▶ ACTION ITEM:
Put the lines below into a JSON list of strings, one string per line with blank lines omitted, starting at the line that contains "Question: From the" and stopping after the last line of the records. Leave the pictures out of the answer.

▶ MATERIAL FOR THIS EXERCISE:
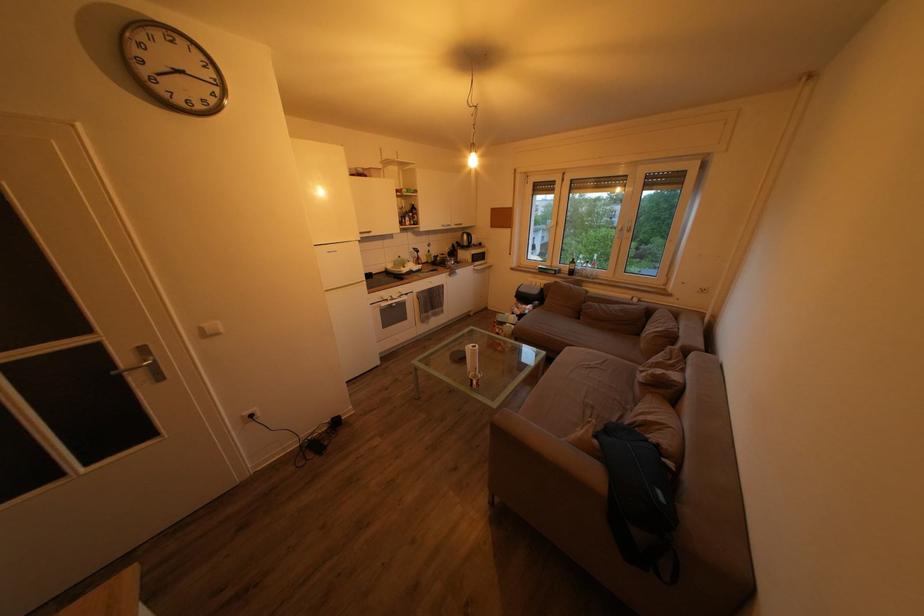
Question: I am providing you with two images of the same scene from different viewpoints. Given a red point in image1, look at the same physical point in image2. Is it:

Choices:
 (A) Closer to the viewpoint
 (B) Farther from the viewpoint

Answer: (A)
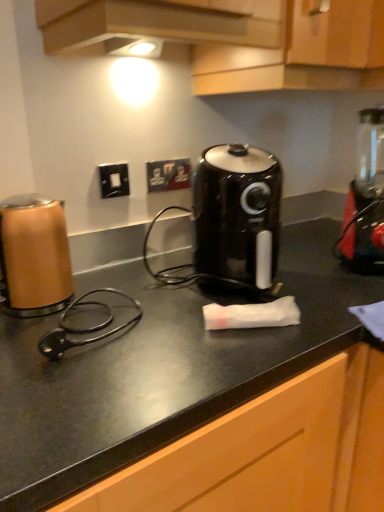
Question: From a real-world perspective, is red plastic blender at right physically above black matte countertop at center?

Choices:
 (A) no
 (B) yes

Answer: (B)

Question: Does red plastic blender at right have a greater height compared to black matte countertop at center?

Choices:
 (A) yes
 (B) no

Answer: (B)

Question: Can you confirm if red plastic blender at right is positioned to the left of black matte countertop at center?

Choices:
 (A) yes
 (B) no

Answer: (B)

Question: Is red plastic blender at right outside of black matte countertop at center?

Choices:
 (A) no
 (B) yes

Answer: (B)

Question: Can you confirm if red plastic blender at right is positioned to the right of black matte countertop at center?

Choices:
 (A) no
 (B) yes

Answer: (B)

Question: Is red plastic blender at right thinner than black matte countertop at center?

Choices:
 (A) yes
 (B) no

Answer: (A)

Question: Is black plastic air fryer at center aimed at copper metallic kettle at left?

Choices:
 (A) yes
 (B) no

Answer: (B)

Question: Considering the relative positions of black plastic air fryer at center and copper metallic kettle at left in the image provided, is black plastic air fryer at center to the right of copper metallic kettle at left from the viewer's perspective?

Choices:
 (A) yes
 (B) no

Answer: (A)

Question: From the image's perspective, does black plastic air fryer at center appear higher than copper metallic kettle at left?

Choices:
 (A) no
 (B) yes

Answer: (B)

Question: From a real-world perspective, does black plastic air fryer at center stand above copper metallic kettle at left?

Choices:
 (A) no
 (B) yes

Answer: (B)

Question: Can you confirm if black plastic air fryer at center is smaller than copper metallic kettle at left?

Choices:
 (A) yes
 (B) no

Answer: (B)

Question: Can you confirm if black plastic air fryer at center is wider than copper metallic kettle at left?

Choices:
 (A) no
 (B) yes

Answer: (B)

Question: From a real-world perspective, is copper metallic kettle at left below black plastic air fryer at center?

Choices:
 (A) no
 (B) yes

Answer: (B)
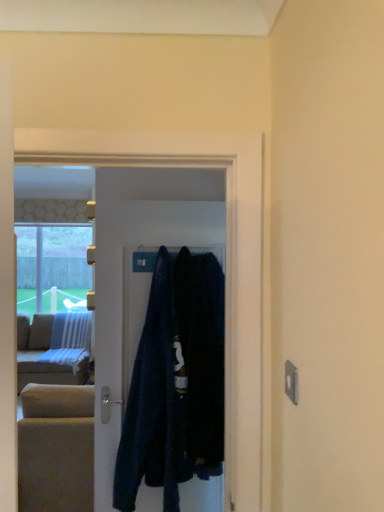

▶ RESPONSE:
[
  "Question: From the image's perspective, does black plastic air fryer at center appear higher than copper metallic kettle at left?",
  "Choices:",
  " (A) no",
  " (B) yes",
  "Answer: (B)",
  "Question: From a real-world perspective, does black plastic air fryer at center stand above copper metallic kettle at left?",
  "Choices:",
  " (A) no",
  " (B) yes",
  "Answer: (B)",
  "Question: Can you confirm if black plastic air fryer at center is smaller than copper metallic kettle at left?",
  "Choices:",
  " (A) yes",
  " (B) no",
  "Answer: (B)",
  "Question: Can you confirm if black plastic air fryer at center is wider than copper metallic kettle at left?",
  "Choices:",
  " (A) no",
  " (B) yes",
  "Answer: (B)",
  "Question: From a real-world perspective, is copper metallic kettle at left below black plastic air fryer at center?",
  "Choices:",
  " (A) no",
  " (B) yes",
  "Answer: (B)"
]